▶ _Directions for this task_
Using the data below, return the stretch from the line that contains "L2: 33uH (N_3, N_4) -> none" through the line that contains "CN1 pin 2: GND -> +5V", both included, exactly as it stands and nothing beyond it.

▶ _Exercise input_
[Start of section]
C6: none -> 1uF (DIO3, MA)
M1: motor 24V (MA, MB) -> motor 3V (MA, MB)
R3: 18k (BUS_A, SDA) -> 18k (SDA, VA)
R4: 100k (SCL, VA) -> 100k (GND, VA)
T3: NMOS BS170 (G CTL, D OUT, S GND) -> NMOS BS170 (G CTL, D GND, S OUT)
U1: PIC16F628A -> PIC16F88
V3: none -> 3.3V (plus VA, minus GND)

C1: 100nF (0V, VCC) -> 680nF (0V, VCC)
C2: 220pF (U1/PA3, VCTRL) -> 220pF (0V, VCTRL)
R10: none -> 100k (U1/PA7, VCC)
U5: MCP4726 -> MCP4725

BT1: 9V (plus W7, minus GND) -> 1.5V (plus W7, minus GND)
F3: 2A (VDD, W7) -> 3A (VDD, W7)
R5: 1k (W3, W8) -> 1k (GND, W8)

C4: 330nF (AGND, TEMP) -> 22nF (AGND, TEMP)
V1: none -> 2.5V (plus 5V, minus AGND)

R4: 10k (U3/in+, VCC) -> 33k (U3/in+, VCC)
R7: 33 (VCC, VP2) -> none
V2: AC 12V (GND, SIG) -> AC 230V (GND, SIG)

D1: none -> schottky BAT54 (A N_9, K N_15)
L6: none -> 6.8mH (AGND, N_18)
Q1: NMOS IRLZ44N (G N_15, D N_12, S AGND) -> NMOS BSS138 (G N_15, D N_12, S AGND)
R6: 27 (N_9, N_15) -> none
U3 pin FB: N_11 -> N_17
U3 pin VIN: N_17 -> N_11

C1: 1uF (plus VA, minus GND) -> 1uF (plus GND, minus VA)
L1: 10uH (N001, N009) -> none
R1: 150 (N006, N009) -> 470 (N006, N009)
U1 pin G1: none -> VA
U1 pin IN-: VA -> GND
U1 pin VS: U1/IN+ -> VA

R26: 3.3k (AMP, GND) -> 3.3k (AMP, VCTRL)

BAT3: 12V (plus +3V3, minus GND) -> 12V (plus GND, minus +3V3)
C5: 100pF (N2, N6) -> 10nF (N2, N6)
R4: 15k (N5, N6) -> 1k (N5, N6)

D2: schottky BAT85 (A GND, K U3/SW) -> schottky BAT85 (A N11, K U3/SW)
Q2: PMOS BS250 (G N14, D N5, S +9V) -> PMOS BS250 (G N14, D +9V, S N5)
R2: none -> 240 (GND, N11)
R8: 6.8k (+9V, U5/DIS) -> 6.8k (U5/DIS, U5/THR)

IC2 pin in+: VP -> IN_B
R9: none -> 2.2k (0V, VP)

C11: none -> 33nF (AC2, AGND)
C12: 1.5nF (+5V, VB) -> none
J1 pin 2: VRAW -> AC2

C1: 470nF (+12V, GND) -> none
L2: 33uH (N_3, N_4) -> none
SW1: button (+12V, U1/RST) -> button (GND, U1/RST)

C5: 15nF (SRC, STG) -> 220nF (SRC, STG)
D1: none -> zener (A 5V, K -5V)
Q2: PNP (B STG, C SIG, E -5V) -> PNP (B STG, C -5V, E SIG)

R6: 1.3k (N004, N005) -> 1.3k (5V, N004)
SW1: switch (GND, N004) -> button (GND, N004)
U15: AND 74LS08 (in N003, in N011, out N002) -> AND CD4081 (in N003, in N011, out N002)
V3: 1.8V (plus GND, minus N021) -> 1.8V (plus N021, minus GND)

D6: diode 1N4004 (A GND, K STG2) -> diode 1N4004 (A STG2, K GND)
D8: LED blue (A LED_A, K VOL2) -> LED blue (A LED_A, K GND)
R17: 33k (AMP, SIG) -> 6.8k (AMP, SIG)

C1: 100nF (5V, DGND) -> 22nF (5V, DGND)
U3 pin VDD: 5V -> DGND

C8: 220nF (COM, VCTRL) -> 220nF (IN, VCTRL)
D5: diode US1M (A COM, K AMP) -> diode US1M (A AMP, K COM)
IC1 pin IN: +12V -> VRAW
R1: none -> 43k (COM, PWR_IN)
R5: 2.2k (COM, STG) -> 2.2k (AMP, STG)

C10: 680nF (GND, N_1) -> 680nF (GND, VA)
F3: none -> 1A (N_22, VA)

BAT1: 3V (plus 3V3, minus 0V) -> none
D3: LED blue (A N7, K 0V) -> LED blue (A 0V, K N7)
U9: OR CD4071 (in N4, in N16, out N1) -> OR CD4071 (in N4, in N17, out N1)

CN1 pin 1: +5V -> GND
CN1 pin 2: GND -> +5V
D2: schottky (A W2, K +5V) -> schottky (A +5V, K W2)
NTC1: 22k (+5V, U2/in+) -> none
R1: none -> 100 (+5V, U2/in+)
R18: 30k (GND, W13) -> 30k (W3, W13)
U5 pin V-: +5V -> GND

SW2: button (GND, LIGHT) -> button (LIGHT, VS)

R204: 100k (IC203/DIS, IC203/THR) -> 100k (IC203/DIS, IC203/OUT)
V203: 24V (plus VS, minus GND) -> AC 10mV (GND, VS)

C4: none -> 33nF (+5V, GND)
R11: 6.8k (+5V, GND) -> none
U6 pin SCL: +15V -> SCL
[End of section]
▶ _Exercise output_
L2: 33uH (N_3, N_4) -> none
SW1: button (+12V, U1/RST) -> button (GND, U1/RST)

C5: 15nF (SRC, STG) -> 220nF (SRC, STG)
D1: none -> zener (A 5V, K -5V)
Q2: PNP (B STG, C SIG, E -5V) -> PNP (B STG, C -5V, E SIG)

R6: 1.3k (N004, N005) -> 1.3k (5V, N004)
SW1: switch (GND, N004) -> button (GND, N004)
U15: AND 74LS08 (in N003, in N011, out N002) -> AND CD4081 (in N003, in N011, out N002)
V3: 1.8V (plus GND, minus N021) -> 1.8V (plus N021, minus GND)

D6: diode 1N4004 (A GND, K STG2) -> diode 1N4004 (A STG2, K GND)
D8: LED blue (A LED_A, K VOL2) -> LED blue (A LED_A, K GND)
R17: 33k (AMP, SIG) -> 6.8k (AMP, SIG)

C1: 100nF (5V, DGND) -> 22nF (5V, DGND)
U3 pin VDD: 5V -> DGND

C8: 220nF (COM, VCTRL) -> 220nF (IN, VCTRL)
D5: diode US1M (A COM, K AMP) -> diode US1M (A AMP, K COM)
IC1 pin IN: +12V -> VRAW
R1: none -> 43k (COM, PWR_IN)
R5: 2.2k (COM, STG) -> 2.2k (AMP, STG)

C10: 680nF (GND, N_1) -> 680nF (GND, VA)
F3: none -> 1A (N_22, VA)

BAT1: 3V (plus 3V3, minus 0V) -> none
D3: LED blue (A N7, K 0V) -> LED blue (A 0V, K N7)
U9: OR CD4071 (in N4, in N16, out N1) -> OR CD4071 (in N4, in N17, out N1)

CN1 pin 1: +5V -> GND
CN1 pin 2: GND -> +5V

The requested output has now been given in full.